> [WORK REQUIRED]: Return all of the entries below, word for word. Omit each picture.

Colored object listings

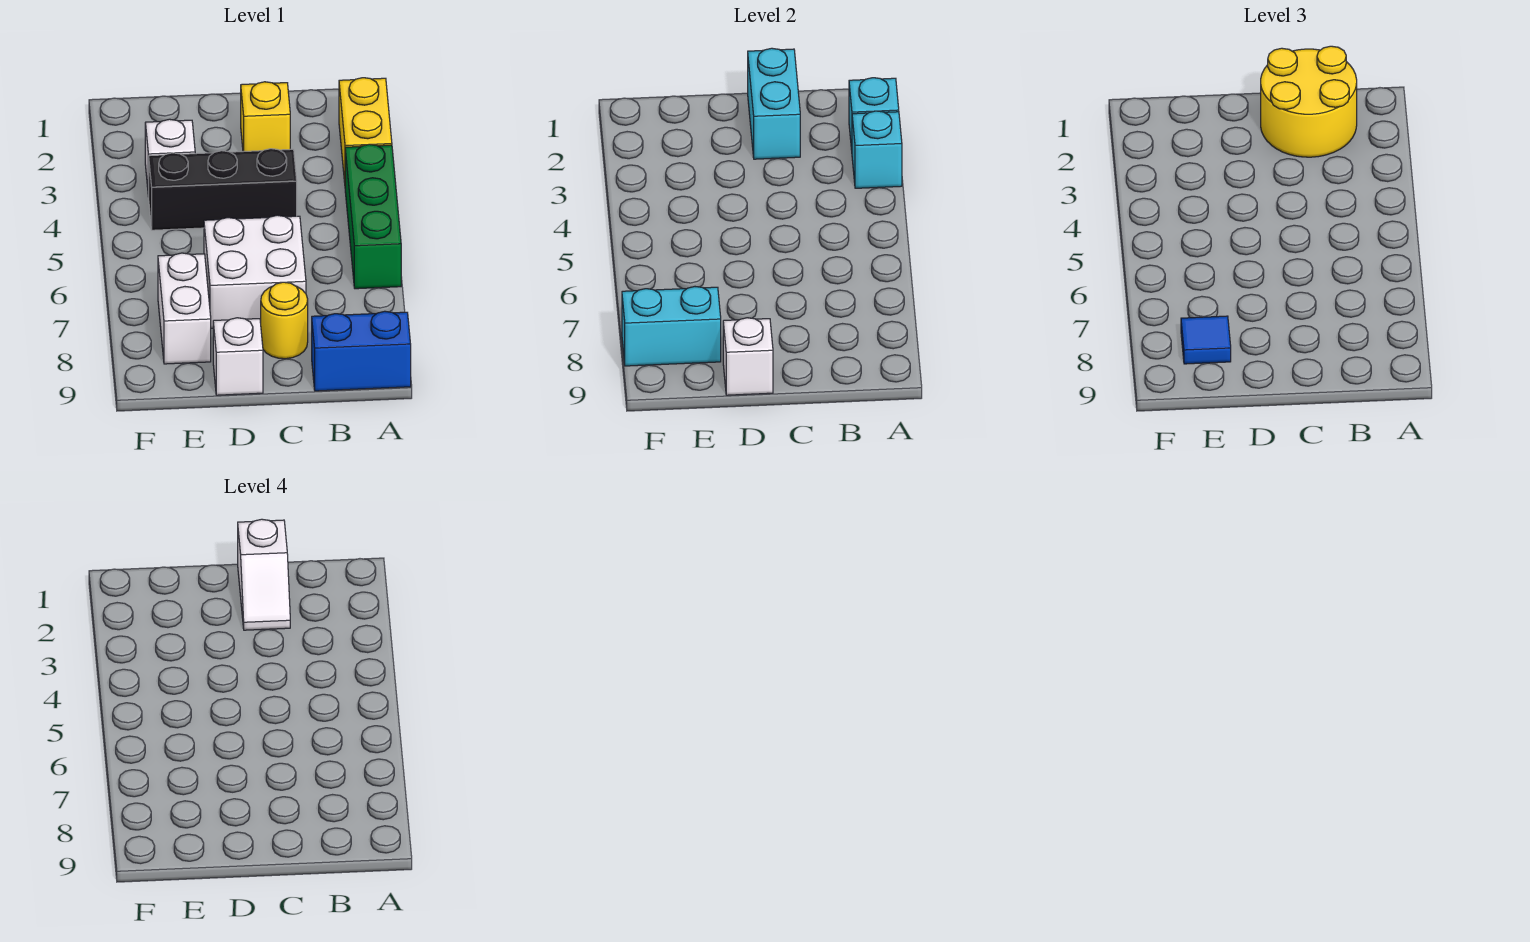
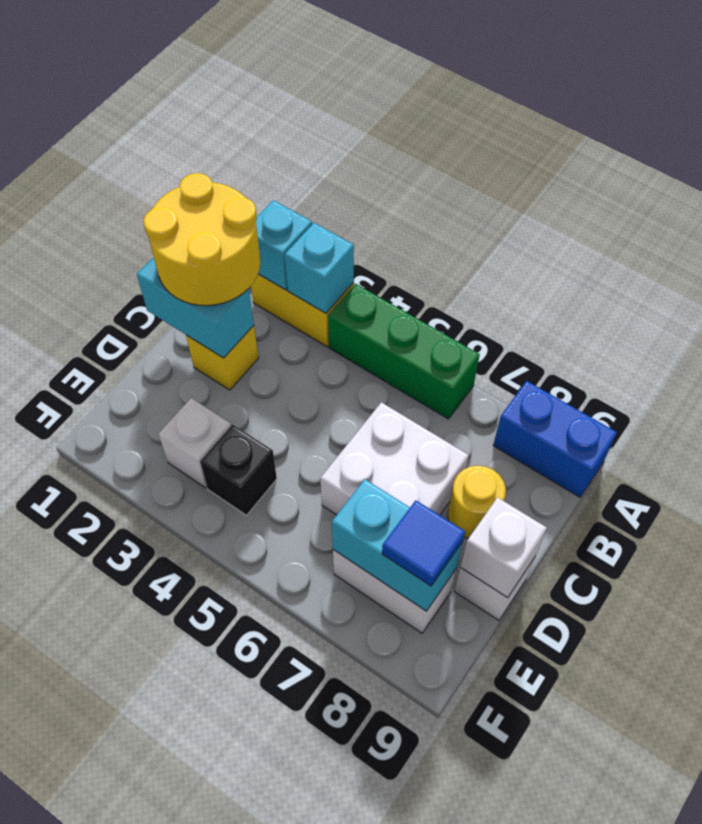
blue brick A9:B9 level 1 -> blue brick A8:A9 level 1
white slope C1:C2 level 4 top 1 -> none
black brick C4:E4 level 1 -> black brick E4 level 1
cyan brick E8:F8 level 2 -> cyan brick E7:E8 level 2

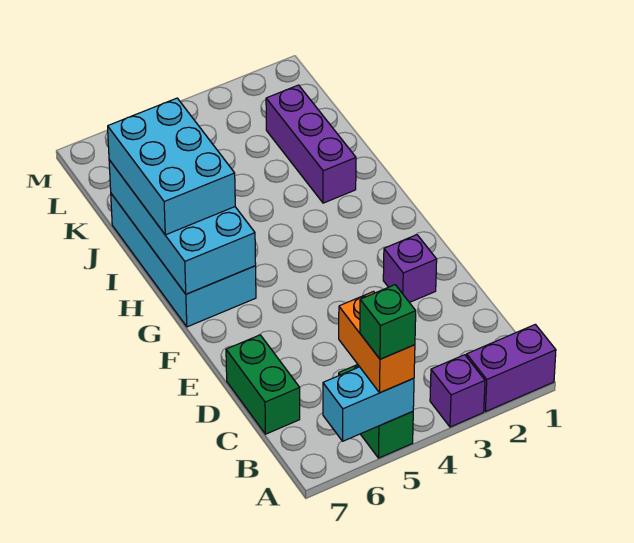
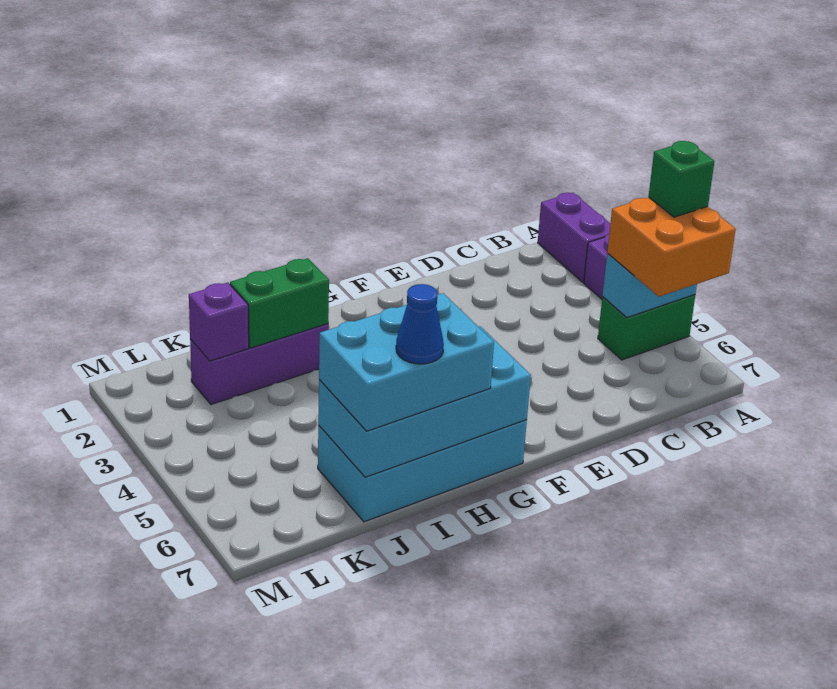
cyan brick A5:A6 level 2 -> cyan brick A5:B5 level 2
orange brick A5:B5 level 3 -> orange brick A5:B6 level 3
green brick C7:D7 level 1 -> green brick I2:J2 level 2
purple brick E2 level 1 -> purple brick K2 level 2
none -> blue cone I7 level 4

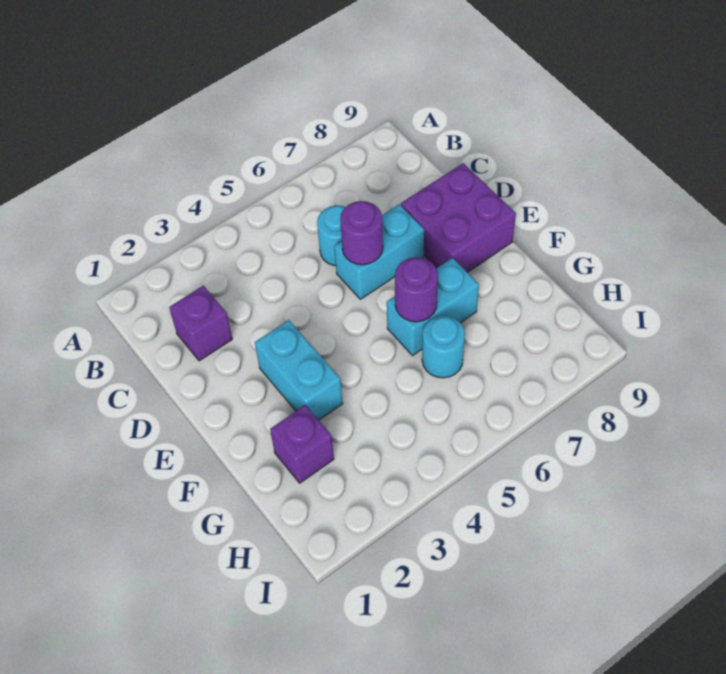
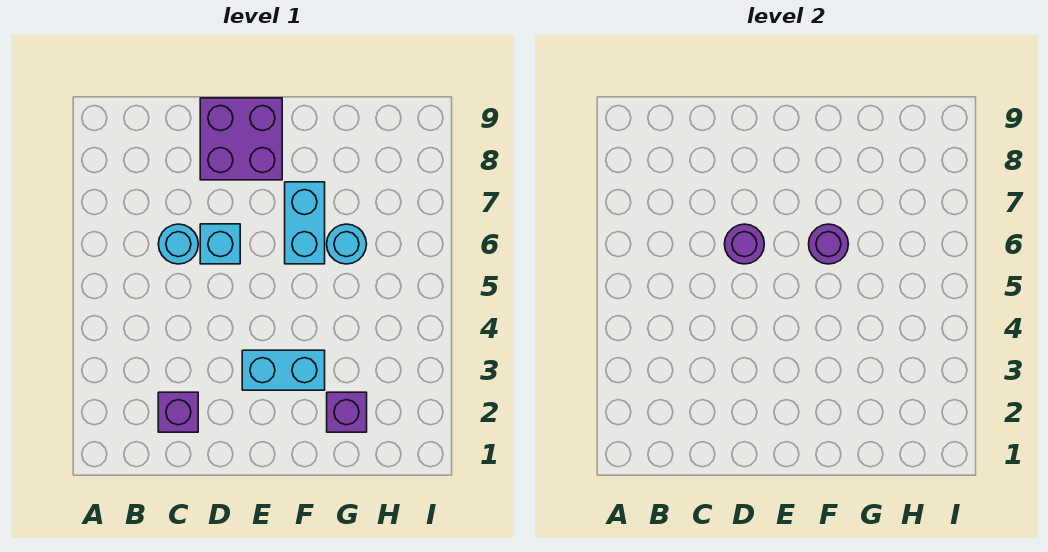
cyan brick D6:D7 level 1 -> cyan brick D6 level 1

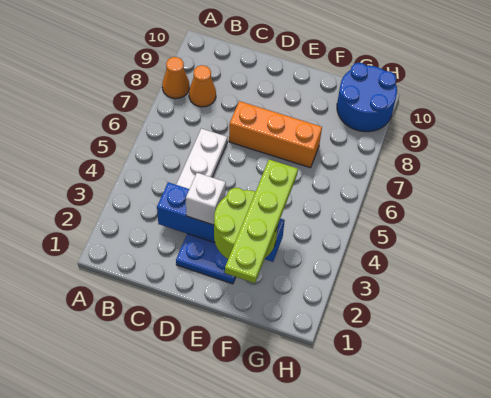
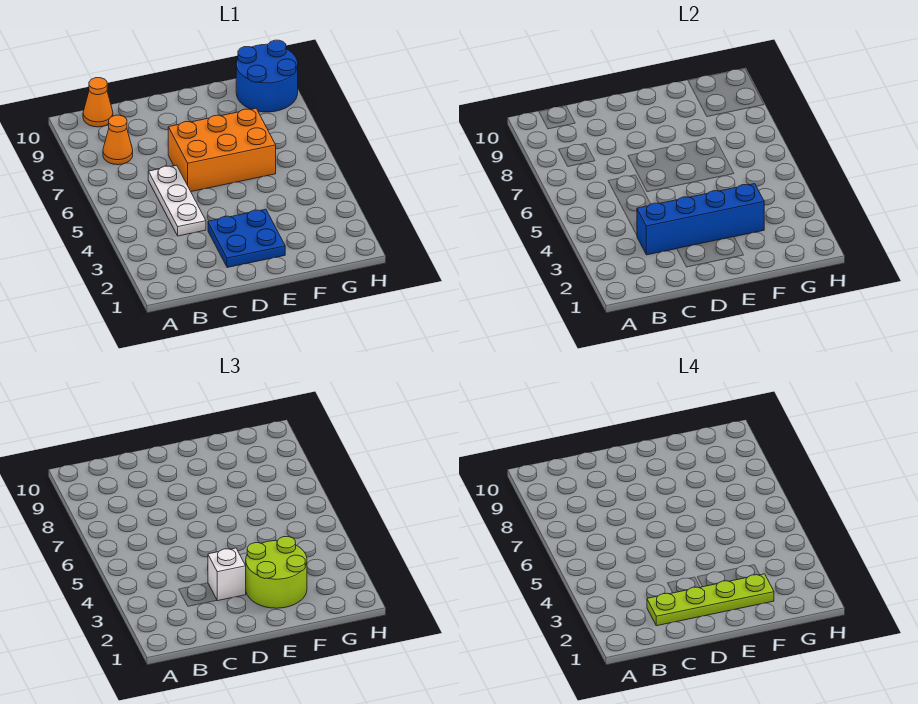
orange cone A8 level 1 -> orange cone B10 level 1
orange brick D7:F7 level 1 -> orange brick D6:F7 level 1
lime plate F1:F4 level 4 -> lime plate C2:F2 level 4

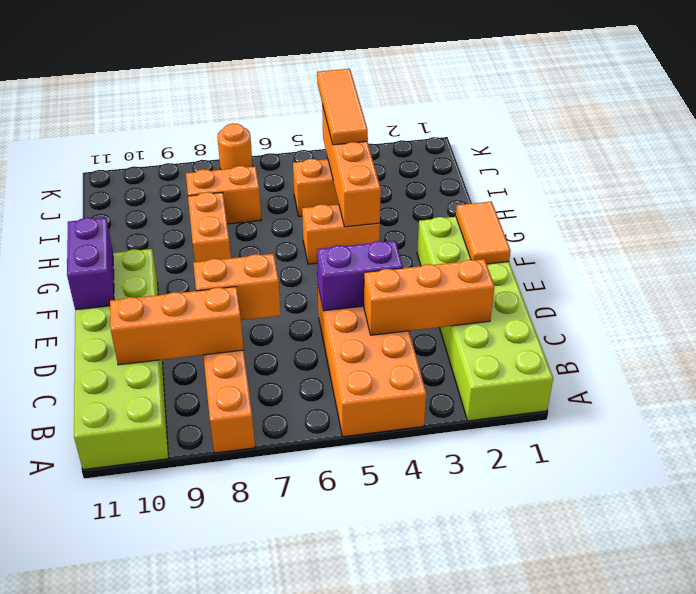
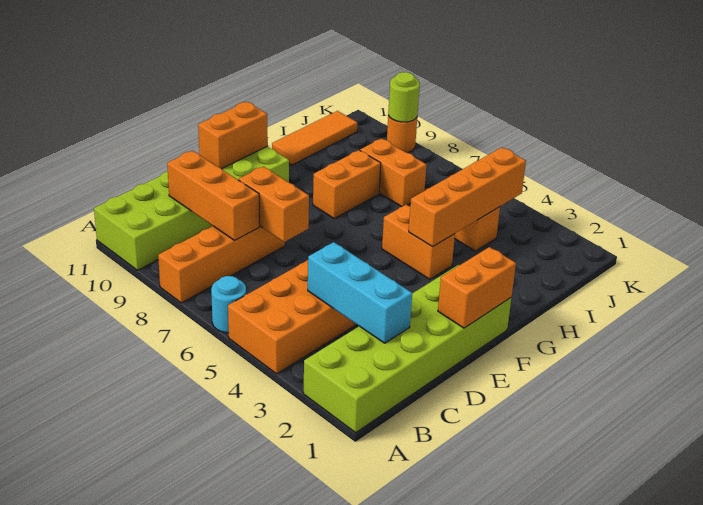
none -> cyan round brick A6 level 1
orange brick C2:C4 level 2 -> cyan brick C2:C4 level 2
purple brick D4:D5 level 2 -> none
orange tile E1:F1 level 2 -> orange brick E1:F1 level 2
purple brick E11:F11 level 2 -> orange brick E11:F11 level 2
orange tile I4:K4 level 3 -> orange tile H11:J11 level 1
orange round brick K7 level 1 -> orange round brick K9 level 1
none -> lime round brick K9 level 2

> [RESPONSE TO THE EXERCISE]:
blue brick A9:B9 level 1 -> blue brick A8:A9 level 1
white slope C1:C2 level 4 top 1 -> none
black brick C4:E4 level 1 -> black brick E4 level 1
cyan brick E8:F8 level 2 -> cyan brick E7:E8 level 2

cyan brick A5:A6 level 2 -> cyan brick A5:B5 level 2
orange brick A5:B5 level 3 -> orange brick A5:B6 level 3
green brick C7:D7 level 1 -> green brick I2:J2 level 2
purple brick E2 level 1 -> purple brick K2 level 2
none -> blue cone I7 level 4

cyan brick D6:D7 level 1 -> cyan brick D6 level 1

orange cone A8 level 1 -> orange cone B10 level 1
orange brick D7:F7 level 1 -> orange brick D6:F7 level 1
lime plate F1:F4 level 4 -> lime plate C2:F2 level 4

none -> cyan round brick A6 level 1
orange brick C2:C4 level 2 -> cyan brick C2:C4 level 2
purple brick D4:D5 level 2 -> none
orange tile E1:F1 level 2 -> orange brick E1:F1 level 2
purple brick E11:F11 level 2 -> orange brick E11:F11 level 2
orange tile I4:K4 level 3 -> orange tile H11:J11 level 1
orange round brick K7 level 1 -> orange round brick K9 level 1
none -> lime round brick K9 level 2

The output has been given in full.